WHAT THE TASK REQUIRES> Without including any picture, copy the entries that follow word for word.

(Object matching data)
== Segment start ==

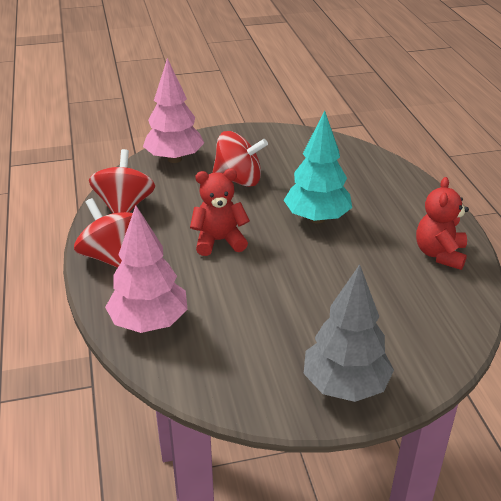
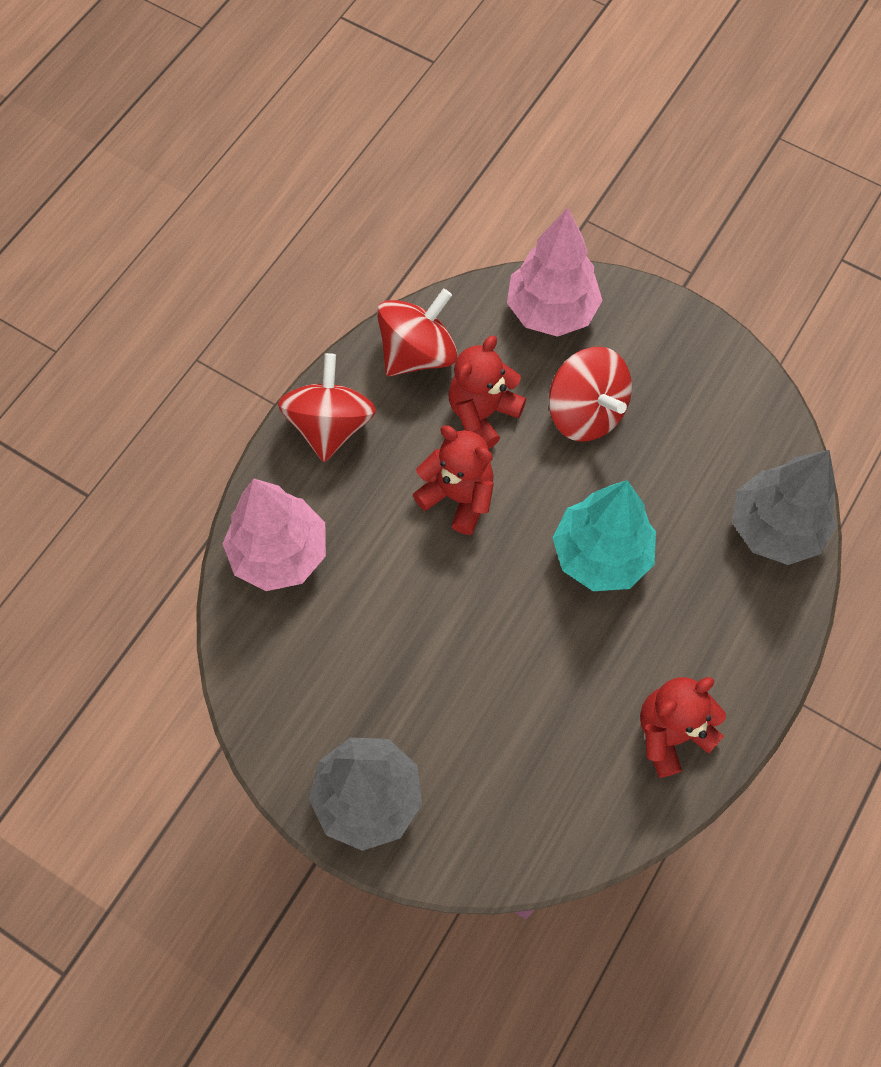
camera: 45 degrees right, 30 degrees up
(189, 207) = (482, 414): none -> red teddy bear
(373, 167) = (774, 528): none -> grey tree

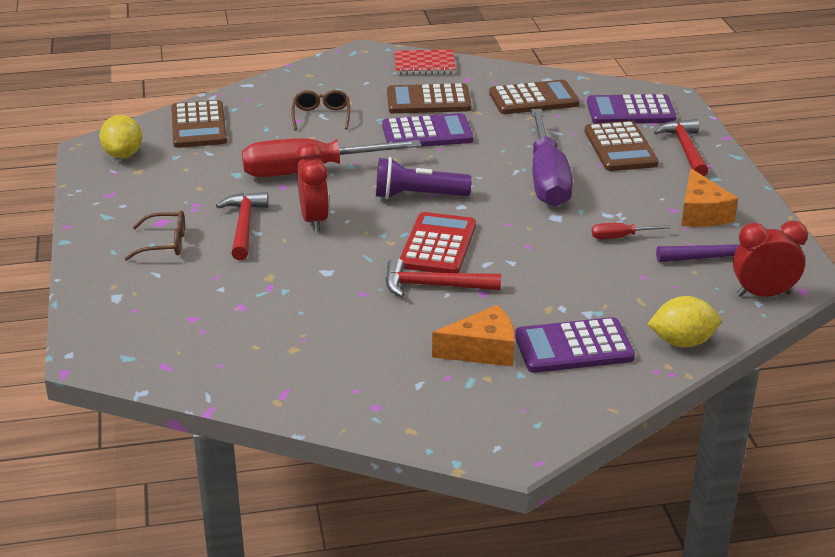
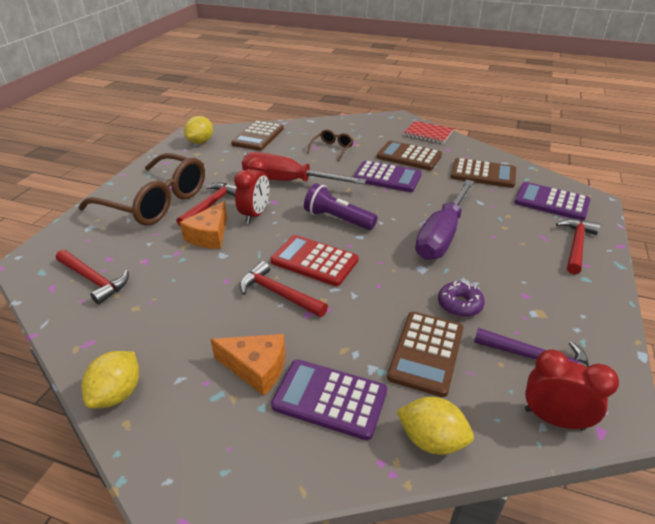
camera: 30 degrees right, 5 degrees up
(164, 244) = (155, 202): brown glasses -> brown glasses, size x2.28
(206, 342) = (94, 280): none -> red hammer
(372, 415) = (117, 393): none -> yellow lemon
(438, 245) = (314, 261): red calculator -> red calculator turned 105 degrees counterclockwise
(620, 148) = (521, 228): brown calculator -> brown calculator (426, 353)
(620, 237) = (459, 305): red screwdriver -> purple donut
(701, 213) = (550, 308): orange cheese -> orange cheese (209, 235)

== Segment end ==

RESPONSE BOX>
camera: 45 degrees right, 30 degrees up
(189, 207) = (482, 414): none -> red teddy bear
(373, 167) = (774, 528): none -> grey tree

camera: 30 degrees right, 5 degrees up
(164, 244) = (155, 202): brown glasses -> brown glasses, size x2.28
(206, 342) = (94, 280): none -> red hammer
(372, 415) = (117, 393): none -> yellow lemon
(438, 245) = (314, 261): red calculator -> red calculator turned 105 degrees counterclockwise
(620, 148) = (521, 228): brown calculator -> brown calculator (426, 353)
(620, 237) = (459, 305): red screwdriver -> purple donut
(701, 213) = (550, 308): orange cheese -> orange cheese (209, 235)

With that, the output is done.